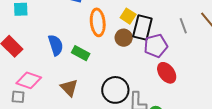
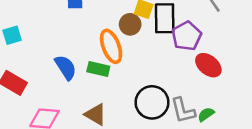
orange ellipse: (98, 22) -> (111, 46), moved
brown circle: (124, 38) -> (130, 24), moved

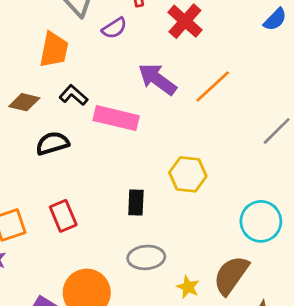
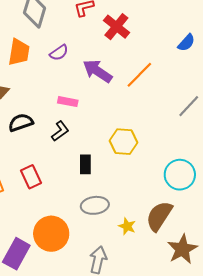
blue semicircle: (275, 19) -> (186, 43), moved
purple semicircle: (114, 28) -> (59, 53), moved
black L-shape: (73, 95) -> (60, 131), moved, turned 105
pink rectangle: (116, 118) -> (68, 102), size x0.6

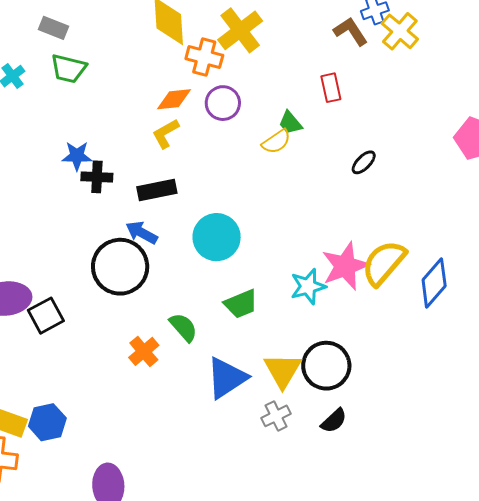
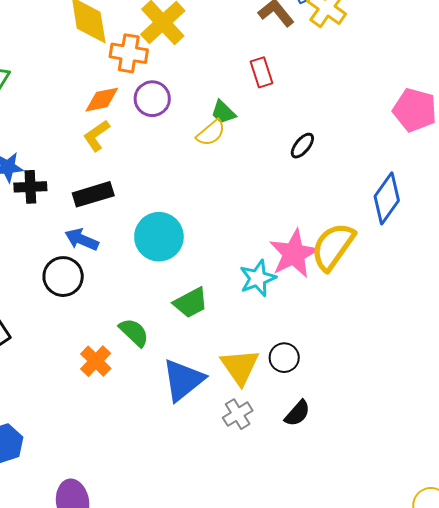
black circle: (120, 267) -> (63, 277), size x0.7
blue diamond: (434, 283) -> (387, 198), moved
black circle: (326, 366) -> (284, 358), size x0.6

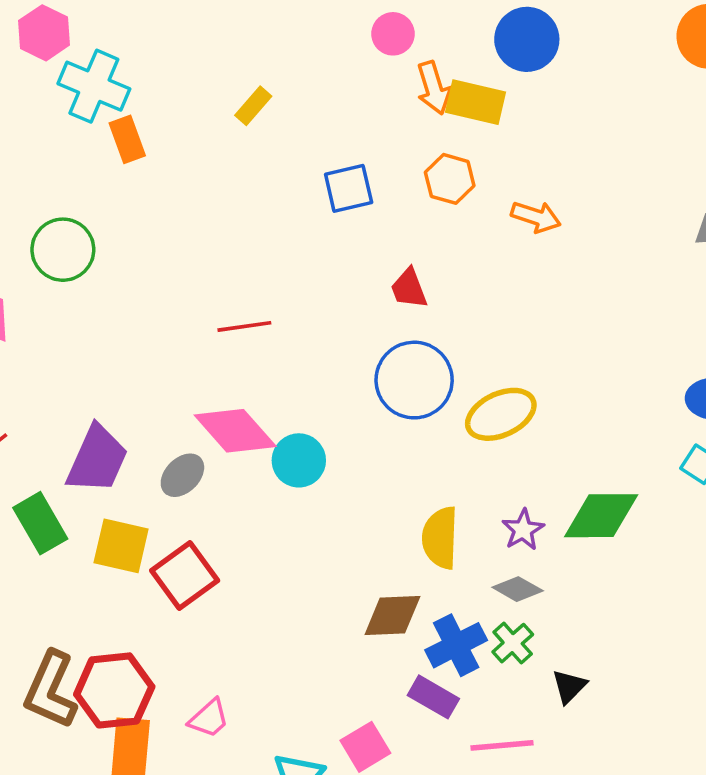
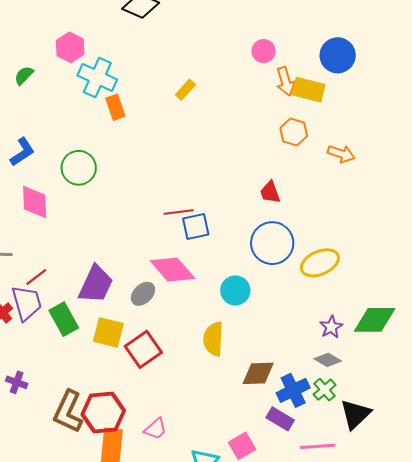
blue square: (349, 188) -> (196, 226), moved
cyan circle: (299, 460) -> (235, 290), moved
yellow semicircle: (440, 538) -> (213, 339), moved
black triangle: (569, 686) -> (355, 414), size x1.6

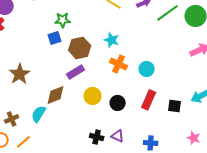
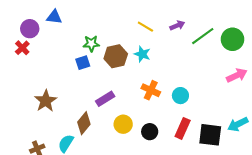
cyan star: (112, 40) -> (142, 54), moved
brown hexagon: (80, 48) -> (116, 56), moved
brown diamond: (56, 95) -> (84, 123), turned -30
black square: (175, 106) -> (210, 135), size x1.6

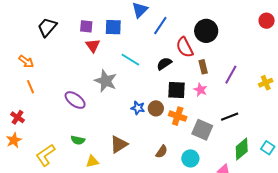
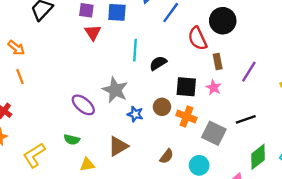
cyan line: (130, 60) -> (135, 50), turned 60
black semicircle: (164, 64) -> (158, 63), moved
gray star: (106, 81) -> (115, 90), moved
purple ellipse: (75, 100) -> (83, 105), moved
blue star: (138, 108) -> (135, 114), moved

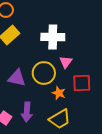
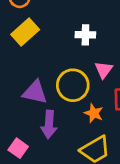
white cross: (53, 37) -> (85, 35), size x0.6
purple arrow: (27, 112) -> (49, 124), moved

▶ TASK DESCRIPTION: Set down, exactly as written, each line from the one that contains "blue diamond: (434, 283) -> (387, 198), moved" to the last line of the records, but none of the pictures.

▶ FINISHED TASK:
blue diamond: (434, 283) -> (387, 198), moved
black circle: (326, 366) -> (284, 358), size x0.6

blue square: (349, 188) -> (196, 226), moved
cyan circle: (299, 460) -> (235, 290), moved
yellow semicircle: (440, 538) -> (213, 339), moved
black triangle: (569, 686) -> (355, 414), size x1.6

cyan star: (112, 40) -> (142, 54), moved
brown hexagon: (80, 48) -> (116, 56), moved
brown diamond: (56, 95) -> (84, 123), turned -30
black square: (175, 106) -> (210, 135), size x1.6

cyan line: (130, 60) -> (135, 50), turned 60
black semicircle: (164, 64) -> (158, 63), moved
gray star: (106, 81) -> (115, 90), moved
purple ellipse: (75, 100) -> (83, 105), moved
blue star: (138, 108) -> (135, 114), moved

white cross: (53, 37) -> (85, 35), size x0.6
purple arrow: (27, 112) -> (49, 124), moved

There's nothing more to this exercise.